> **DIRECTIONS FOR THIS TASK**: The range starts at the line containing "swapped: grey_dumesi (165" and ends at the last line of the records below. Reproduce those lines exactly.

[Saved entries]
-.-.-

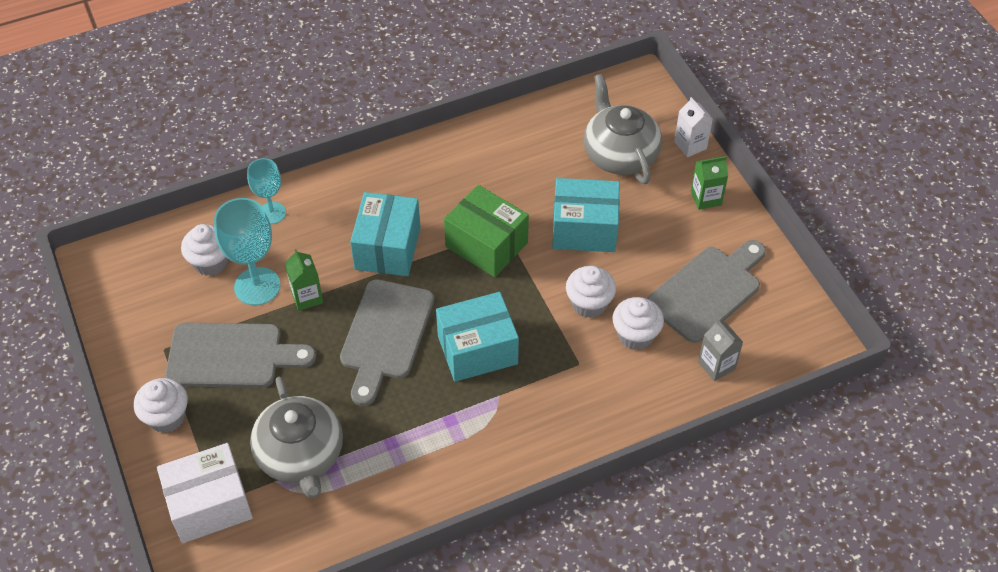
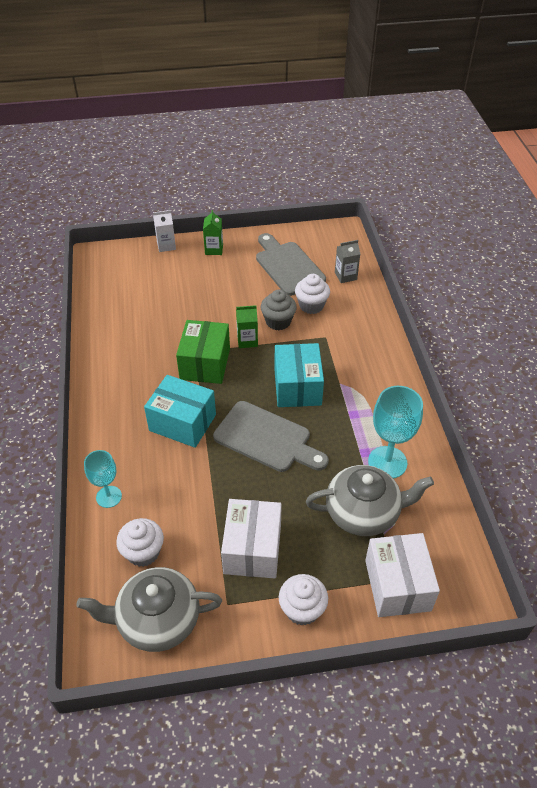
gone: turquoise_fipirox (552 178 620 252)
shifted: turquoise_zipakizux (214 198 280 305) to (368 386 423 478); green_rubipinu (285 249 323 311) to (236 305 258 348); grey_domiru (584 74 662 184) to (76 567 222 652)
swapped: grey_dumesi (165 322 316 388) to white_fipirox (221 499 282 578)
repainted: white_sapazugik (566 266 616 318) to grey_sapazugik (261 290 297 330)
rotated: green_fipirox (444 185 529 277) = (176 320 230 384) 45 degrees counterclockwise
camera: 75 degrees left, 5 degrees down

-.-.-

> **EXERCISE ANSWER**:
swapped: grey_dumesi (165 322 316 388) to white_fipirox (221 499 282 578)
repainted: white_sapazugik (566 266 616 318) to grey_sapazugik (261 290 297 330)
rotated: green_fipirox (444 185 529 277) = (176 320 230 384) 45 degrees counterclockwise
camera: 75 degrees left, 5 degrees down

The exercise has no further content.